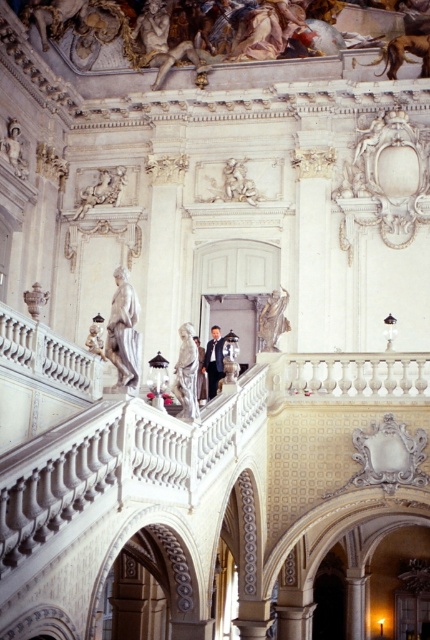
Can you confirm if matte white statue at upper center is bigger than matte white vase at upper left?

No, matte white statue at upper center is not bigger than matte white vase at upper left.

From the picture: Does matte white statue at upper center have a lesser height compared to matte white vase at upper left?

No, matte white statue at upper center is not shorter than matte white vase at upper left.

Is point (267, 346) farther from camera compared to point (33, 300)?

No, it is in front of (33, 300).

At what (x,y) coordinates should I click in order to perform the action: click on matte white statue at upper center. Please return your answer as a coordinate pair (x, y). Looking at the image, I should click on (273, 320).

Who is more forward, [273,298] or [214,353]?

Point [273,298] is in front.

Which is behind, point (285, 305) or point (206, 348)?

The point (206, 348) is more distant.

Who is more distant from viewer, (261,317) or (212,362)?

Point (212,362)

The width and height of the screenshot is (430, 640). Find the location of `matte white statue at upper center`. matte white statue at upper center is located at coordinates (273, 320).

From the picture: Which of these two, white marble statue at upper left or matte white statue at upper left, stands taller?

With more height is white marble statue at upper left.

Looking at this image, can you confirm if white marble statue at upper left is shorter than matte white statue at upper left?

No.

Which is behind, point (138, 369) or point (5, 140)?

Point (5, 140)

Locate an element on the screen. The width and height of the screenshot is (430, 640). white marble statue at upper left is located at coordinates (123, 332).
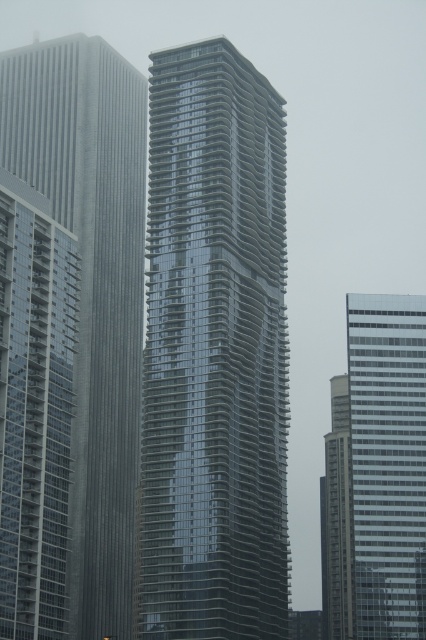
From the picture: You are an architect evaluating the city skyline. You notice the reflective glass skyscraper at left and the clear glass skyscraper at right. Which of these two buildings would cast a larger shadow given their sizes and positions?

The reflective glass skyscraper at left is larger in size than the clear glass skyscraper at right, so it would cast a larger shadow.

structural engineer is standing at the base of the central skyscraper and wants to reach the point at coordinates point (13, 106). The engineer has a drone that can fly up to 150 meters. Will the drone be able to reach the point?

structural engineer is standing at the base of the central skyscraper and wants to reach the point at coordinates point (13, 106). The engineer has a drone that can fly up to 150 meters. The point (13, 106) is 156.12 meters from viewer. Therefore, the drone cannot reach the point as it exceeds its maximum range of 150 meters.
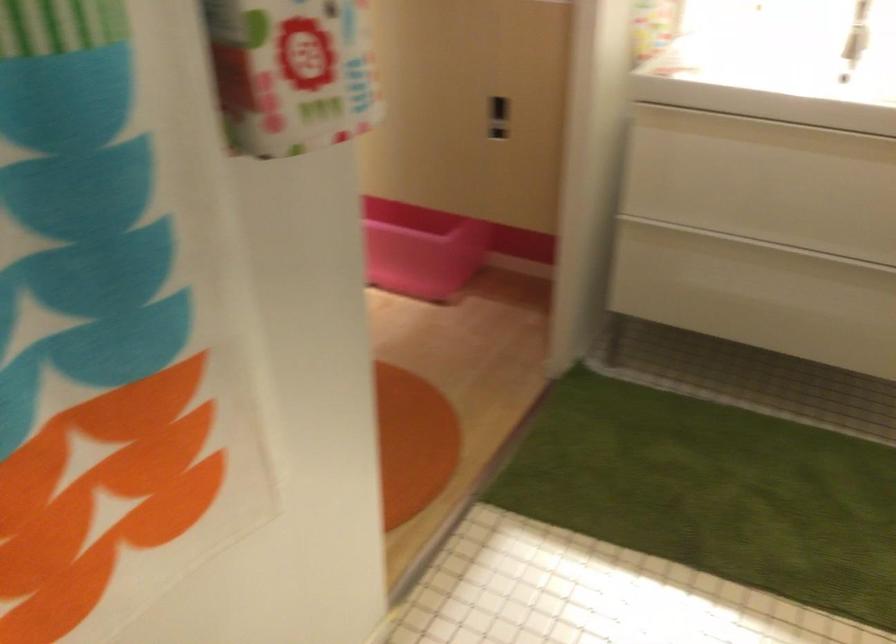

Exercise description:
Retype all of the rows above word for word, leaving out the pictures.

Output below:
Can you confirm if matte white statue at upper center is bigger than matte white vase at upper left?

No, matte white statue at upper center is not bigger than matte white vase at upper left.

From the picture: Does matte white statue at upper center have a lesser height compared to matte white vase at upper left?

No, matte white statue at upper center is not shorter than matte white vase at upper left.

Is point (267, 346) farther from camera compared to point (33, 300)?

No, it is in front of (33, 300).

At what (x,y) coordinates should I click in order to perform the action: click on matte white statue at upper center. Please return your answer as a coordinate pair (x, y). Looking at the image, I should click on (273, 320).

Who is more forward, [273,298] or [214,353]?

Point [273,298] is in front.

Which is behind, point (285, 305) or point (206, 348)?

The point (206, 348) is more distant.

Who is more distant from viewer, (261,317) or (212,362)?

Point (212,362)

The width and height of the screenshot is (430, 640). Find the location of `matte white statue at upper center`. matte white statue at upper center is located at coordinates (273, 320).

From the picture: Which of these two, white marble statue at upper left or matte white statue at upper left, stands taller?

With more height is white marble statue at upper left.

Looking at this image, can you confirm if white marble statue at upper left is shorter than matte white statue at upper left?

No.

Which is behind, point (138, 369) or point (5, 140)?

Point (5, 140)

Locate an element on the screen. The width and height of the screenshot is (430, 640). white marble statue at upper left is located at coordinates (123, 332).
From the picture: You are an architect evaluating the city skyline. You notice the reflective glass skyscraper at left and the clear glass skyscraper at right. Which of these two buildings would cast a larger shadow given their sizes and positions?

The reflective glass skyscraper at left is larger in size than the clear glass skyscraper at right, so it would cast a larger shadow.

structural engineer is standing at the base of the central skyscraper and wants to reach the point at coordinates point (13, 106). The engineer has a drone that can fly up to 150 meters. Will the drone be able to reach the point?

structural engineer is standing at the base of the central skyscraper and wants to reach the point at coordinates point (13, 106). The engineer has a drone that can fly up to 150 meters. The point (13, 106) is 156.12 meters from viewer. Therefore, the drone cannot reach the point as it exceeds its maximum range of 150 meters.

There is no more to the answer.